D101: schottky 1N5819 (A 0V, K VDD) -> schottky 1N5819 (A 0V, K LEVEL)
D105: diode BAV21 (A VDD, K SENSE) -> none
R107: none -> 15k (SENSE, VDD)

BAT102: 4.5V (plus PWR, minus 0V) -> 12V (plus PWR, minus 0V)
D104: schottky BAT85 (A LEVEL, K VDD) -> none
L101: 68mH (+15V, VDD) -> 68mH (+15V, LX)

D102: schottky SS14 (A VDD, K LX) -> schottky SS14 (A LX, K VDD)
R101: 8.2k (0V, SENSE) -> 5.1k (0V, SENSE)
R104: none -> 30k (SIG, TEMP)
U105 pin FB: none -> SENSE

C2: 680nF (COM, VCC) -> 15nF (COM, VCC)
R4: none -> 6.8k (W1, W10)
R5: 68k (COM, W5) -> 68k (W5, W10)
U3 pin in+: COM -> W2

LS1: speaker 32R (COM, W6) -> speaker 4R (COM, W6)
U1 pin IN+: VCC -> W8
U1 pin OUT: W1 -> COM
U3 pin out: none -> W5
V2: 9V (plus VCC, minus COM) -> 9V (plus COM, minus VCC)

==================================================

TASK BRIEF:
Whichever lines of the records above hold the word "plus" should all be copied out.

TASK RESULT:
BAT102: 4.5V (plus PWR, minus 0V) -> 12V (plus PWR, minus 0V)
V2: 9V (plus VCC, minus COM) -> 9V (plus COM, minus VCC)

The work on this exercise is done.